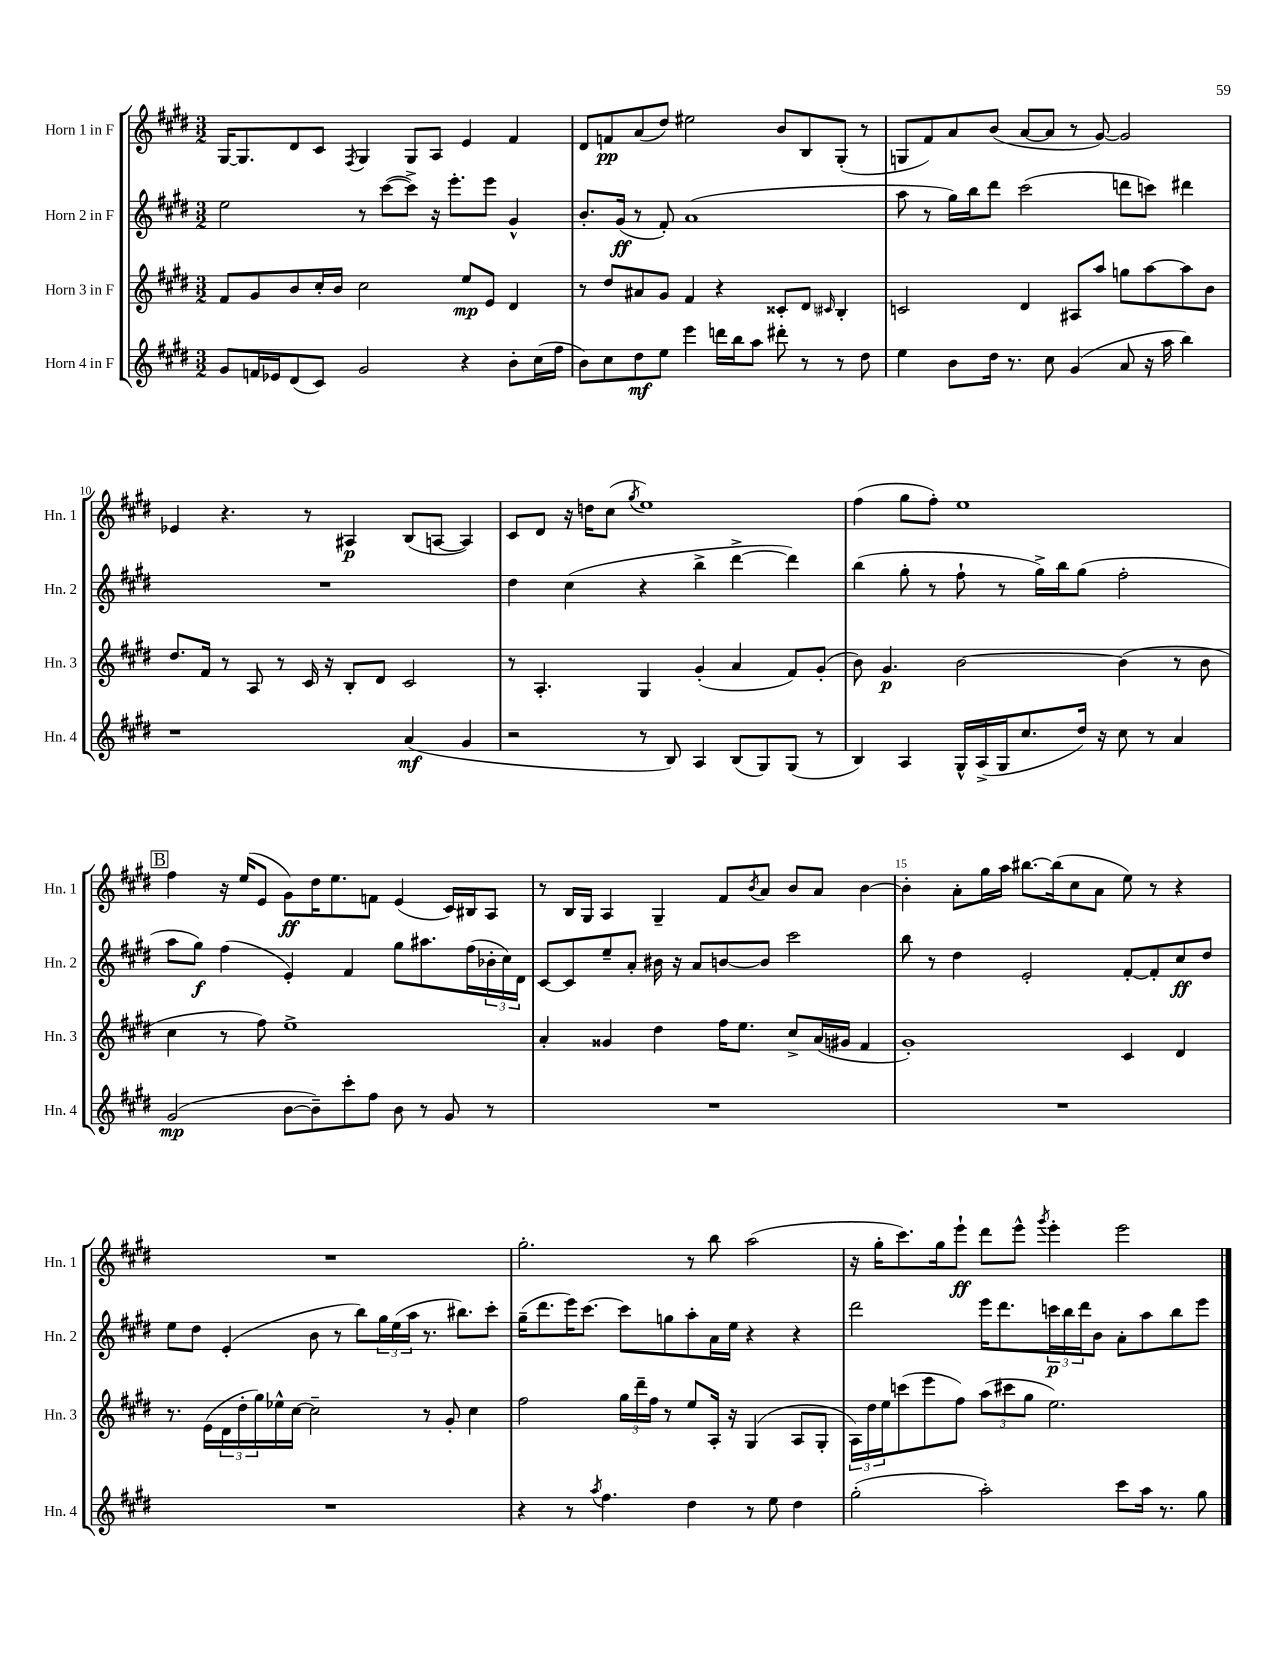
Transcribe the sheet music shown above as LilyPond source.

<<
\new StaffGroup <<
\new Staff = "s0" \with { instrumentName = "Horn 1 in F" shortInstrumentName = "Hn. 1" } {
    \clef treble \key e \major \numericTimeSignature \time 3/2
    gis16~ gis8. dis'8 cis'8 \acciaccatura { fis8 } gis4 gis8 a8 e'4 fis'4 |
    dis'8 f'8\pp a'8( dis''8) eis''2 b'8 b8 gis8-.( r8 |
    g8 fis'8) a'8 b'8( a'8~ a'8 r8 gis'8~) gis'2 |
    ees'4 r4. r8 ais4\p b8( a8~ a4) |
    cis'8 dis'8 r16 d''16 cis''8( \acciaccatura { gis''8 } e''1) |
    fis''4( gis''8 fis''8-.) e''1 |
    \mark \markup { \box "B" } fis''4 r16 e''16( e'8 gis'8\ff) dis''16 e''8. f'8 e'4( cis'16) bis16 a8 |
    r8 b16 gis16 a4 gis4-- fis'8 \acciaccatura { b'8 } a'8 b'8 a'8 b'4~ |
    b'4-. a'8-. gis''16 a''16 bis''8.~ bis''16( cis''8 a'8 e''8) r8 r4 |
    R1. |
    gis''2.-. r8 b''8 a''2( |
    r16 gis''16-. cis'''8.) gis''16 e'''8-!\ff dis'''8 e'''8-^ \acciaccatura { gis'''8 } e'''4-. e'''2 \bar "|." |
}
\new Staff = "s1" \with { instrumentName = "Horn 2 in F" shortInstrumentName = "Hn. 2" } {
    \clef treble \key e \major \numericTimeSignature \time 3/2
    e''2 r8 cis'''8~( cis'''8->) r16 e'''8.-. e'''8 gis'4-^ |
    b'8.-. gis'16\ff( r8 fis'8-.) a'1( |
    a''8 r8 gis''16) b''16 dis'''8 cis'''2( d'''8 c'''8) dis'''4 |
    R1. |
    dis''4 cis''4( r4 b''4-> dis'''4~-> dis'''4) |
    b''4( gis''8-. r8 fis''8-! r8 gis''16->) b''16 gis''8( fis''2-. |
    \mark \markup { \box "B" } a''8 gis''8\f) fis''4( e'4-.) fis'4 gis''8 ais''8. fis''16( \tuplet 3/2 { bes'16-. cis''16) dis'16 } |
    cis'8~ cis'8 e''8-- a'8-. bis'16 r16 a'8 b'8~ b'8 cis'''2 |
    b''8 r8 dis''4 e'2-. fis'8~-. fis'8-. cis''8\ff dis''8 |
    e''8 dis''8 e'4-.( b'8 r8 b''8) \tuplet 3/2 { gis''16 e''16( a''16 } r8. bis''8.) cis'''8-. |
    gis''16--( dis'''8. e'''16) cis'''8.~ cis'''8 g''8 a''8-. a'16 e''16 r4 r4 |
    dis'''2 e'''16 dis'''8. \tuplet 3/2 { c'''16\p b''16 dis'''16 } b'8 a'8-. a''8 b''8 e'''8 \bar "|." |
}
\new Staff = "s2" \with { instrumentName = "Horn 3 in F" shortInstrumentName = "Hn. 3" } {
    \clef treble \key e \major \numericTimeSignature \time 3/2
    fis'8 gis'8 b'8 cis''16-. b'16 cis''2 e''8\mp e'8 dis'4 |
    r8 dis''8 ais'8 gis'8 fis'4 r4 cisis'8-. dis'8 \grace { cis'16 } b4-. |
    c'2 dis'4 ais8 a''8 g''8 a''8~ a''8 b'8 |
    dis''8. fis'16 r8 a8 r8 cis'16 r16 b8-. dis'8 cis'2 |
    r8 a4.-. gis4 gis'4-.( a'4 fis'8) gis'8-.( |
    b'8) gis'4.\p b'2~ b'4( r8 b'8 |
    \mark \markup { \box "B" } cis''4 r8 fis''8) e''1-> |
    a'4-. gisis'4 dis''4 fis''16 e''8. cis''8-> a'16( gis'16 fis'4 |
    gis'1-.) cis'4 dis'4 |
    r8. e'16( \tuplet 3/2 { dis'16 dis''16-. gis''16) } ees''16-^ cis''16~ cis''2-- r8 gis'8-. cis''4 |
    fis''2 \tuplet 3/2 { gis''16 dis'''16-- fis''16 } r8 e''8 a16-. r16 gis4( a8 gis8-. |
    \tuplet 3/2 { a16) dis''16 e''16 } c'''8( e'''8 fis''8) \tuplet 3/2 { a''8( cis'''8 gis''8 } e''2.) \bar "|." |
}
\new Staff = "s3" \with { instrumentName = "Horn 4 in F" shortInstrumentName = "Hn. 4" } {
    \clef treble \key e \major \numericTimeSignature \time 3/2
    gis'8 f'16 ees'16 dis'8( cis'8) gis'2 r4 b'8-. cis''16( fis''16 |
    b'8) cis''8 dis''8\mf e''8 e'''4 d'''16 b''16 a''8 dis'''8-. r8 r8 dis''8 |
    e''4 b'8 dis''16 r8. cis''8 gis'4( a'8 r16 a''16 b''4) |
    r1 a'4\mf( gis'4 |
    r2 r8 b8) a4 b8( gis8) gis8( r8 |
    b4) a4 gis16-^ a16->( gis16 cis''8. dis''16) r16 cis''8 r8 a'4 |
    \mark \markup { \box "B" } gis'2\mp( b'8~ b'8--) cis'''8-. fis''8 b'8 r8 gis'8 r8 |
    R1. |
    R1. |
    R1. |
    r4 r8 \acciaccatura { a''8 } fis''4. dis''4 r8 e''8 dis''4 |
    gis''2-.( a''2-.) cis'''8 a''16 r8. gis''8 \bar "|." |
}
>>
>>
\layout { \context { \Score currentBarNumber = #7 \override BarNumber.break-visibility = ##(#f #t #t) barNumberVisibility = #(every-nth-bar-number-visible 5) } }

━━━━━━

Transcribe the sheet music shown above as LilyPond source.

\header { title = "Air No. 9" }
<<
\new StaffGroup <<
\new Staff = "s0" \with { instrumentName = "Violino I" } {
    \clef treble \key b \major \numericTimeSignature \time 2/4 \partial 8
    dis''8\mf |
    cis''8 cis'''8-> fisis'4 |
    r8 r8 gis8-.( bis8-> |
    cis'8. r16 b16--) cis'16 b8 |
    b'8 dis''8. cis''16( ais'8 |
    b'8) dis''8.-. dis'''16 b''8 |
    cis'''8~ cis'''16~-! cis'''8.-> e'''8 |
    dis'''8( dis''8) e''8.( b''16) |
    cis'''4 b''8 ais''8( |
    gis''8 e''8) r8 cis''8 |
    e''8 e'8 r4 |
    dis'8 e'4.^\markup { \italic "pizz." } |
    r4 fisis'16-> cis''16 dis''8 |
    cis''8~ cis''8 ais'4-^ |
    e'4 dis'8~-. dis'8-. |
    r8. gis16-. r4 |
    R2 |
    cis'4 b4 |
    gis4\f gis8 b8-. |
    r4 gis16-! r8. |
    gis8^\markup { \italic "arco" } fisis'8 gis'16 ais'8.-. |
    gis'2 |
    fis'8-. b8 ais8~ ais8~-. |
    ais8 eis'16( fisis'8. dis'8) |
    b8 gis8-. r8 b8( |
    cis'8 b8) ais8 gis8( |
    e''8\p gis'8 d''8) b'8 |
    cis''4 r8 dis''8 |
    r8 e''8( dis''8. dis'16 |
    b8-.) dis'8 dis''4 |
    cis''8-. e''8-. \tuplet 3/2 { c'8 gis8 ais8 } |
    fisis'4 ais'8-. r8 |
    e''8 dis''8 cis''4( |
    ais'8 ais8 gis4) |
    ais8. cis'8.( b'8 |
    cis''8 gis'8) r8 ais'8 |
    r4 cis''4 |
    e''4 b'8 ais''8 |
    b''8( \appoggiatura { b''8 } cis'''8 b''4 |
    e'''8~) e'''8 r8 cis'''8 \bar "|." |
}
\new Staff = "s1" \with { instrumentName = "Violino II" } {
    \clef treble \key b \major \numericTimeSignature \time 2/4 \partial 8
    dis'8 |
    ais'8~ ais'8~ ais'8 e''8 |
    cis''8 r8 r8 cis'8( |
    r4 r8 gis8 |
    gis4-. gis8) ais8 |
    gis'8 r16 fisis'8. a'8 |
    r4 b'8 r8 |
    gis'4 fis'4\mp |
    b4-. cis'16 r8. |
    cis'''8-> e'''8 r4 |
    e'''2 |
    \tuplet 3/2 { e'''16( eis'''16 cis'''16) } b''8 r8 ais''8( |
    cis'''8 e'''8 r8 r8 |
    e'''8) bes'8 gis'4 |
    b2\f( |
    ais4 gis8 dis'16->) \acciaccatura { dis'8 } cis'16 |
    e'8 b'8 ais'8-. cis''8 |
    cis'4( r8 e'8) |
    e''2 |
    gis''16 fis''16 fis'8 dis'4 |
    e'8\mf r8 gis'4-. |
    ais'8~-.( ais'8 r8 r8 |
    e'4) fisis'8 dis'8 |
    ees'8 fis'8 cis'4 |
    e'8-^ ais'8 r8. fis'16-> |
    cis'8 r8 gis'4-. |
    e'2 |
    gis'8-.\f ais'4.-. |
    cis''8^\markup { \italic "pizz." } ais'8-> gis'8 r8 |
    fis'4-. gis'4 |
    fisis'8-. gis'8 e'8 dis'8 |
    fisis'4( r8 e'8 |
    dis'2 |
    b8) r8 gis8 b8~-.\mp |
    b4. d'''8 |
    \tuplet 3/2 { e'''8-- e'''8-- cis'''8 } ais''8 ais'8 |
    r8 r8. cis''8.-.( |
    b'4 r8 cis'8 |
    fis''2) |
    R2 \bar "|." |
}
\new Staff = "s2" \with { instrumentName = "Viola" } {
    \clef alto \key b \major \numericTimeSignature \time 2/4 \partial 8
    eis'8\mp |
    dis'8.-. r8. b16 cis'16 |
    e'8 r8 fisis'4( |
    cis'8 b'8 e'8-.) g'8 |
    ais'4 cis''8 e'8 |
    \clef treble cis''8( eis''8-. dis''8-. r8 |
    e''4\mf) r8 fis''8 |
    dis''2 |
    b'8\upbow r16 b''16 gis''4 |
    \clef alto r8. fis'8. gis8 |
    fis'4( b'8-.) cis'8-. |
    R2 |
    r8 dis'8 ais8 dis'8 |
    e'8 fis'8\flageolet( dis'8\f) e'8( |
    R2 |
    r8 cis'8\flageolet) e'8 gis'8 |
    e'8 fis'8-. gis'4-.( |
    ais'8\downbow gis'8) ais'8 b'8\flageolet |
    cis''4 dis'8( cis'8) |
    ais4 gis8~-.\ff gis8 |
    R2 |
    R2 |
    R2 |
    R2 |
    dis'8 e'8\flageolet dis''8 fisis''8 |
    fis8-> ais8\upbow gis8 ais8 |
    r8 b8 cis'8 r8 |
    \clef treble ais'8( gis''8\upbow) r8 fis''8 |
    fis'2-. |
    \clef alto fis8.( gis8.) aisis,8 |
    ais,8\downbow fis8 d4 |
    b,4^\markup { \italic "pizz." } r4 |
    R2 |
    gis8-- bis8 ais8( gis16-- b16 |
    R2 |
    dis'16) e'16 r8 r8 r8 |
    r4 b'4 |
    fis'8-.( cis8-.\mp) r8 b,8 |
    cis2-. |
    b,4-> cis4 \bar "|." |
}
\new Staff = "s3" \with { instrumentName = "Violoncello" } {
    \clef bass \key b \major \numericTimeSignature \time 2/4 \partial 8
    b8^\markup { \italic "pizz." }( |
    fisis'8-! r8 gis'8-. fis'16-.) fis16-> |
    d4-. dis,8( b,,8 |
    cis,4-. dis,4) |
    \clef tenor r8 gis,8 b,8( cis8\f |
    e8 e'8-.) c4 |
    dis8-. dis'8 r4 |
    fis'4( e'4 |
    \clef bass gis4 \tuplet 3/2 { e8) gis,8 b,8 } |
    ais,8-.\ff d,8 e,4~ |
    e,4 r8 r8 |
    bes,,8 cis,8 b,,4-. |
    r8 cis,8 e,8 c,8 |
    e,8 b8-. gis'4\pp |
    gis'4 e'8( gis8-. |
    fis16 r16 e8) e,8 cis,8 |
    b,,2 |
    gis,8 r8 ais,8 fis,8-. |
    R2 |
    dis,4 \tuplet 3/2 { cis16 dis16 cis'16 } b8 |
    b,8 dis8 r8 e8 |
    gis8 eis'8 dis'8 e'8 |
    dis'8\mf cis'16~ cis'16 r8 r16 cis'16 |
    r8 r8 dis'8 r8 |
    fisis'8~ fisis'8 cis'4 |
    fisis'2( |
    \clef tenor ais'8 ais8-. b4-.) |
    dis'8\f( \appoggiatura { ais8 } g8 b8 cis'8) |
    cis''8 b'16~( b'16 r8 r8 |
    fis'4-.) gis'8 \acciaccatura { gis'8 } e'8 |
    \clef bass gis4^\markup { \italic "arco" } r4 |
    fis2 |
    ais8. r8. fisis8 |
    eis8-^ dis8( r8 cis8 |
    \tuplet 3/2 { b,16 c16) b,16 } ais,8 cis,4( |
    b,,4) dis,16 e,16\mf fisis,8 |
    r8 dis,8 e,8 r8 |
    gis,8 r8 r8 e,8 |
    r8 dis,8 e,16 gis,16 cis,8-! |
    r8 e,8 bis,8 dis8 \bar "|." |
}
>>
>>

━━━━━━

(What you will do):
Count the lines in the records that contain the string "appoggiatura", treating case as significant. Reply with the number alone.

(Complete response):
2